- **Work required**
Look through the lines below for the word "none", and copy every line that has it.

- **Records for this exercise**
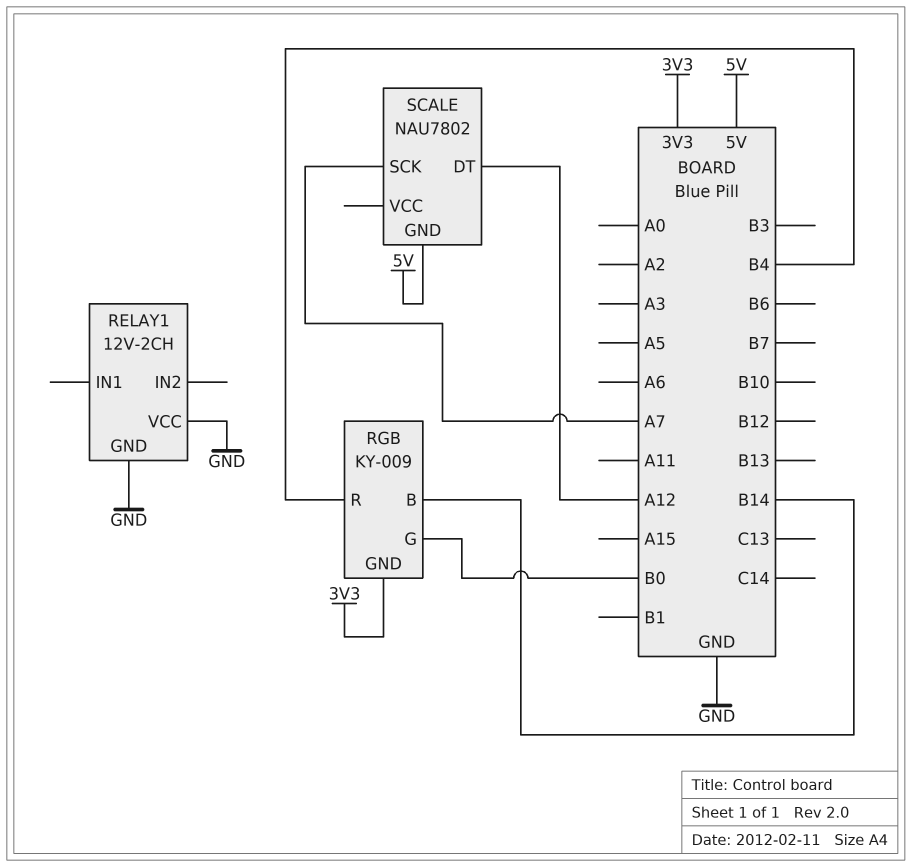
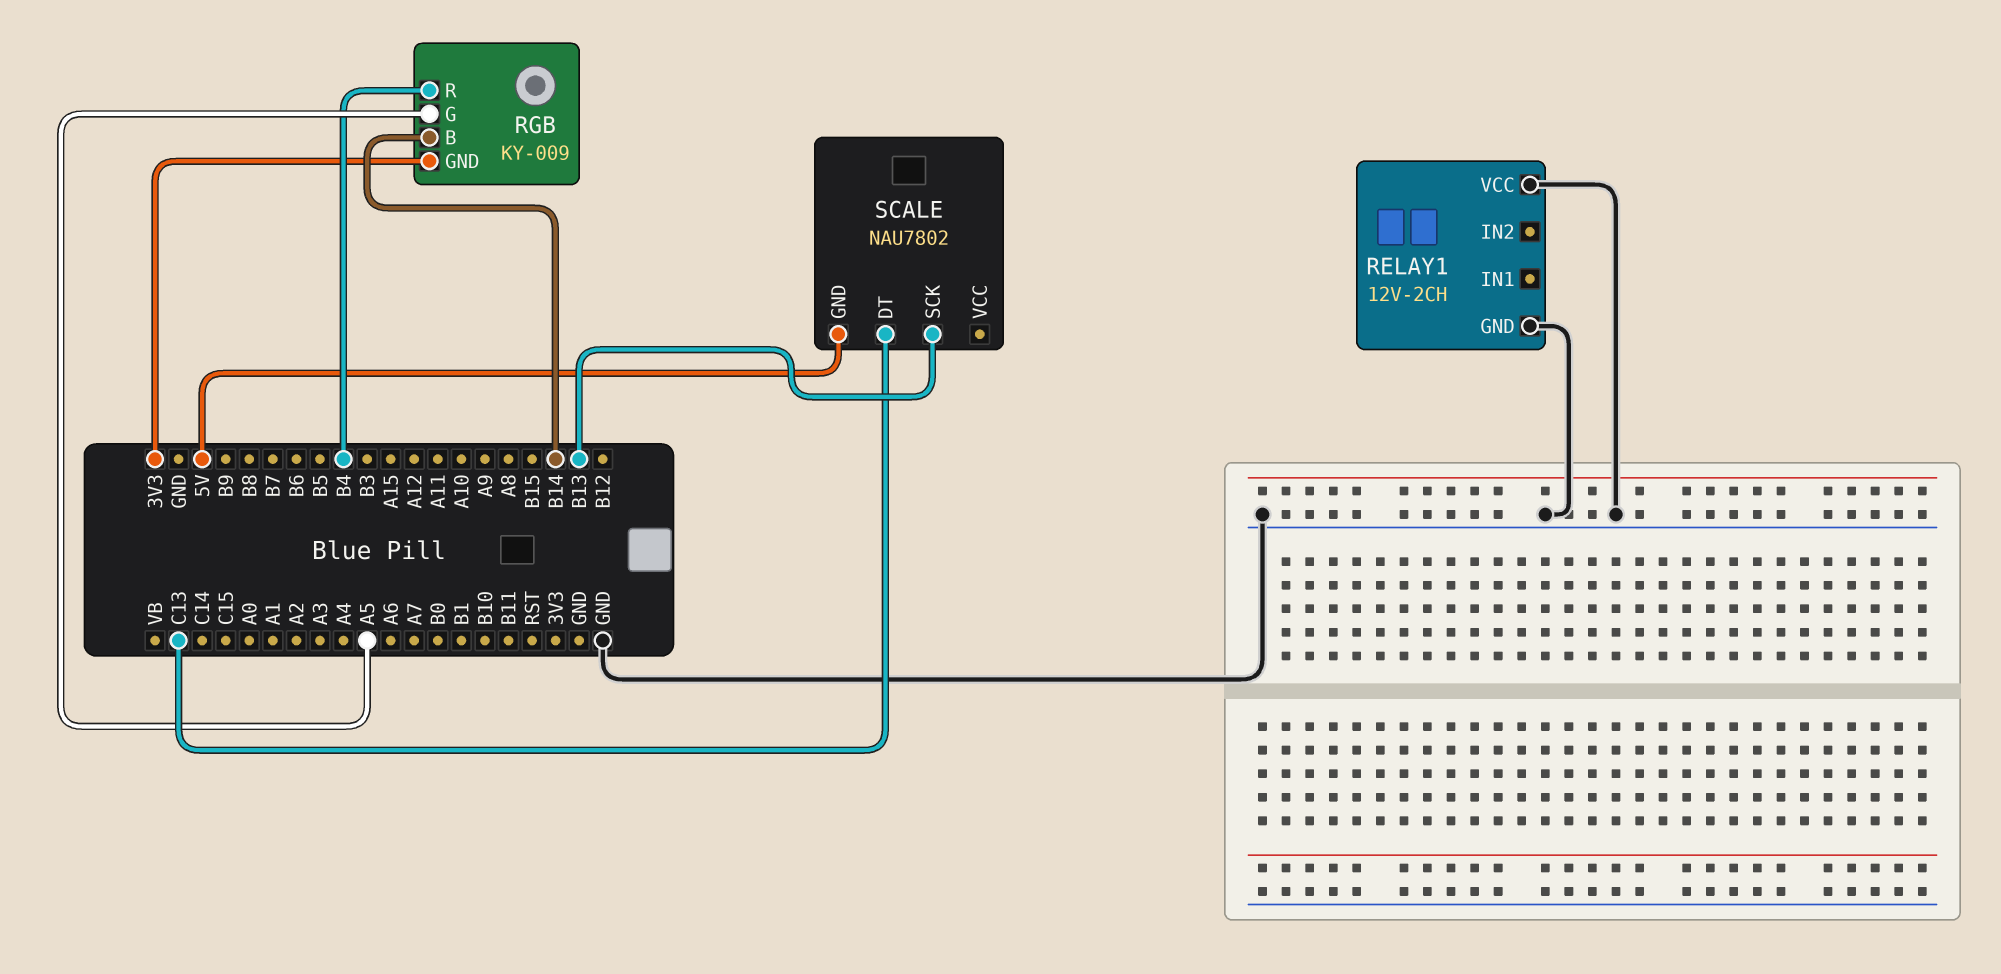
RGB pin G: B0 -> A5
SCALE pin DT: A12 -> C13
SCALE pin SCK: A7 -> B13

...

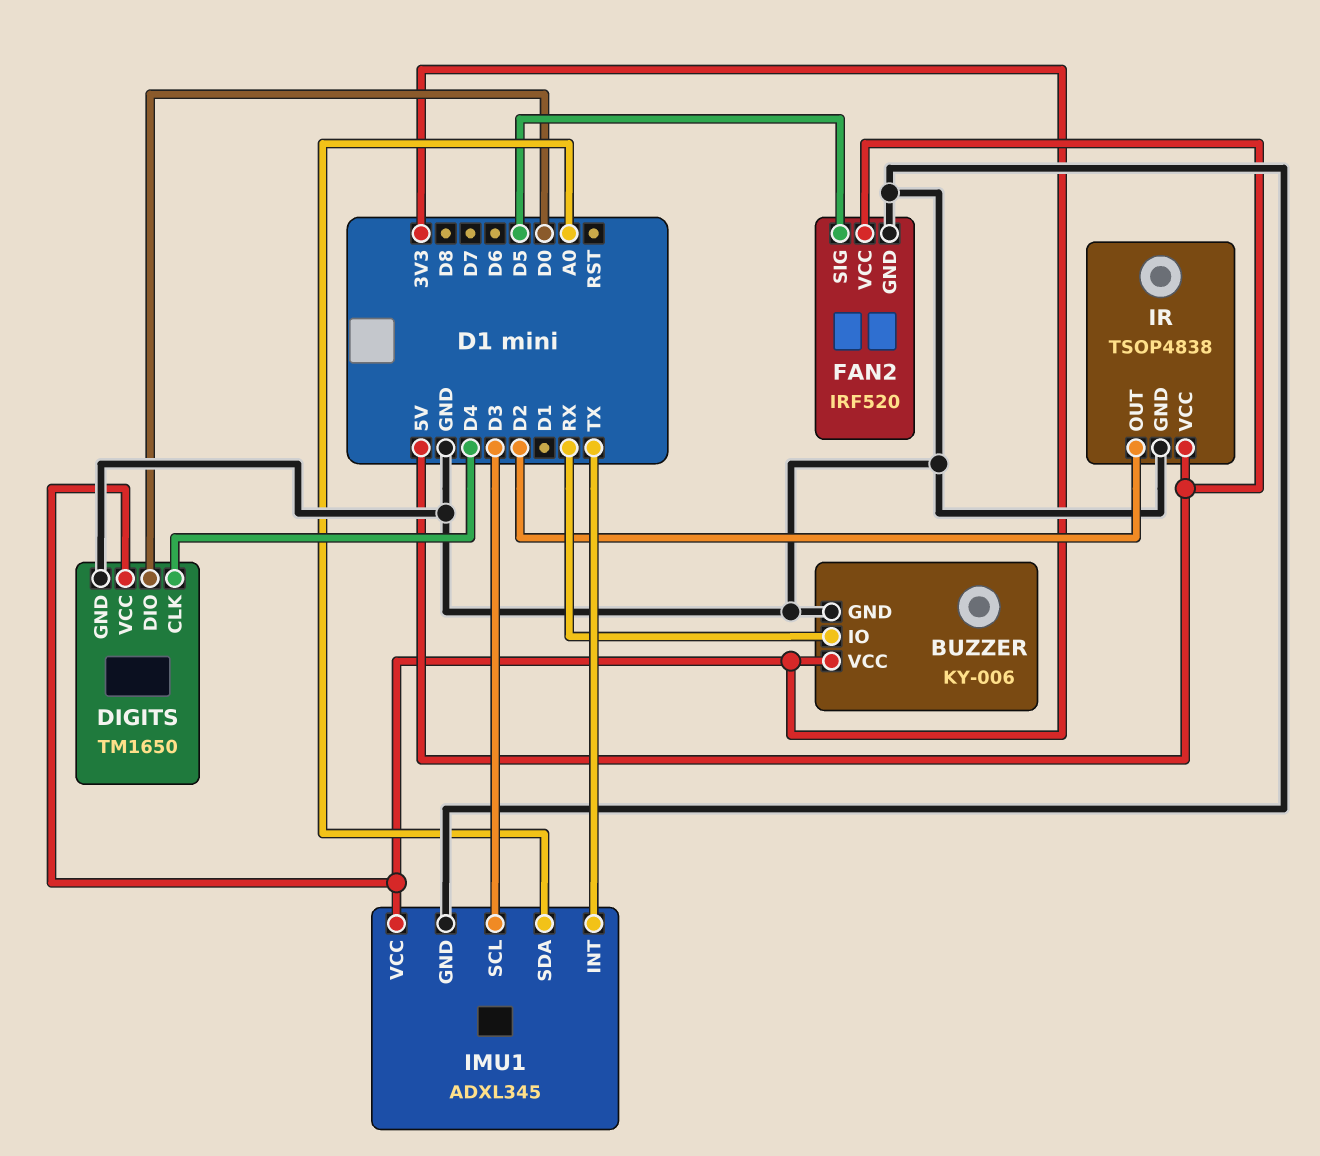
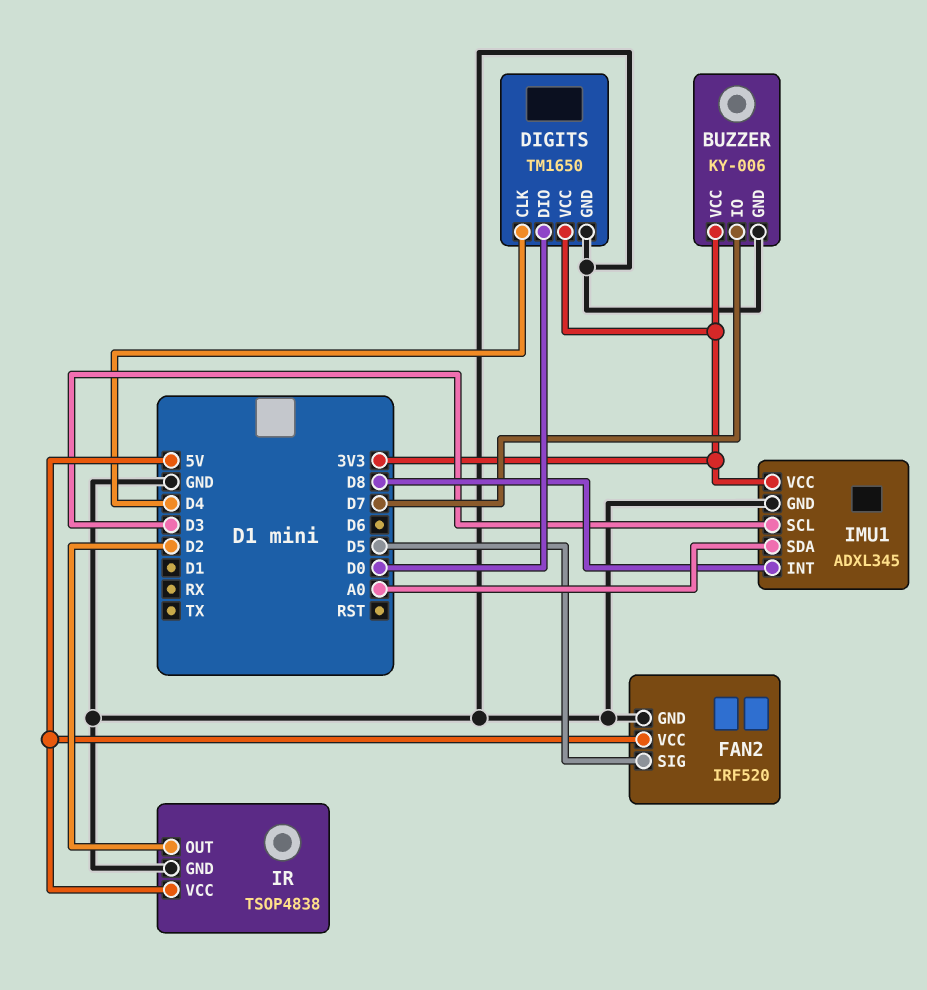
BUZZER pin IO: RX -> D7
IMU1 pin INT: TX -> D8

* * *

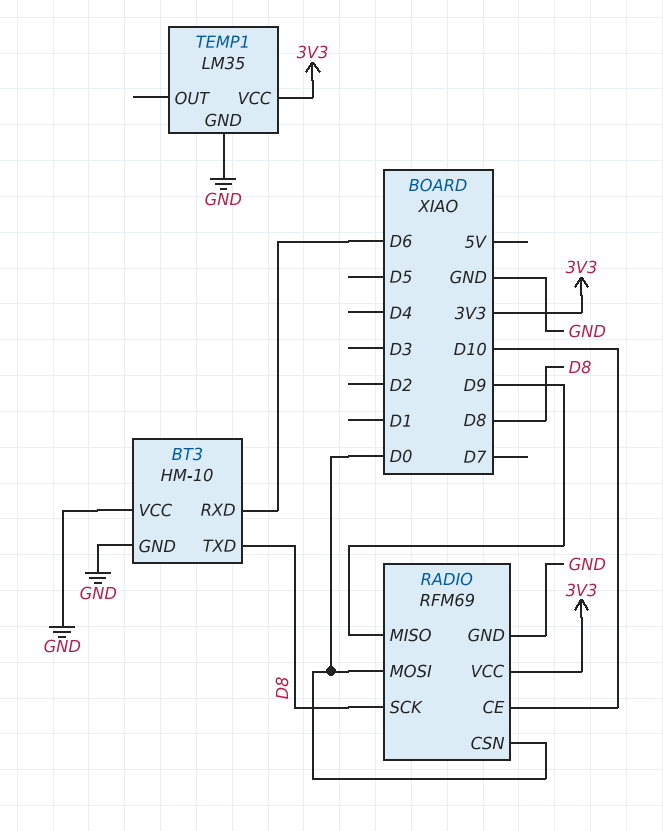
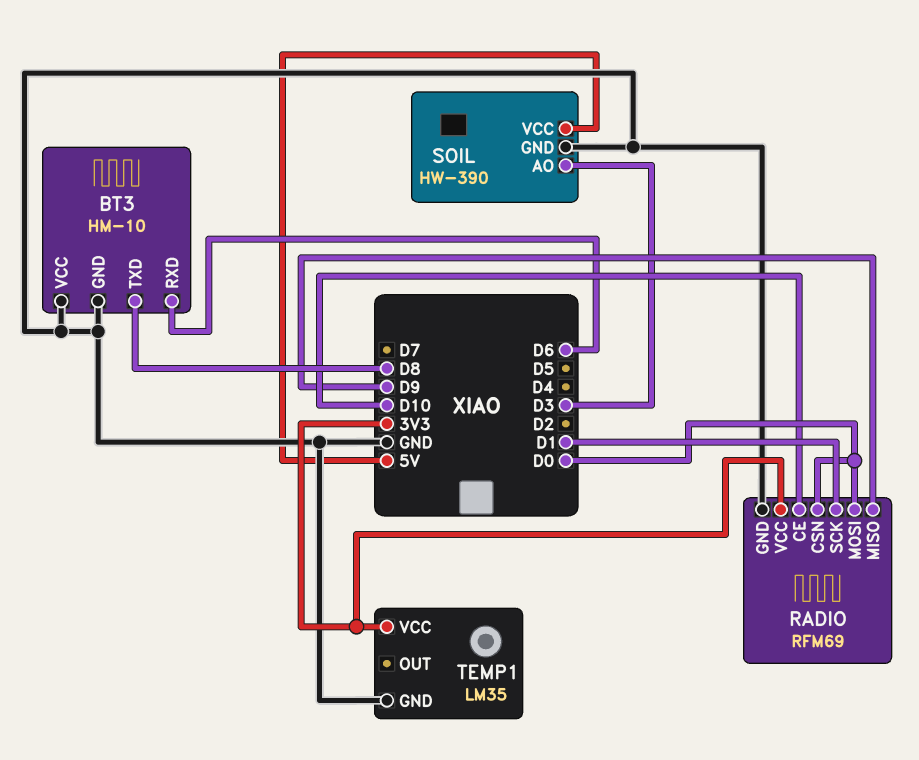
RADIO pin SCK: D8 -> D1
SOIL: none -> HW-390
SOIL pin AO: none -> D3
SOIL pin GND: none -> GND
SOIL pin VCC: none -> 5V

- **Written solution**
SOIL: none -> HW-390
SOIL pin AO: none -> D3
SOIL pin GND: none -> GND
SOIL pin VCC: none -> 5V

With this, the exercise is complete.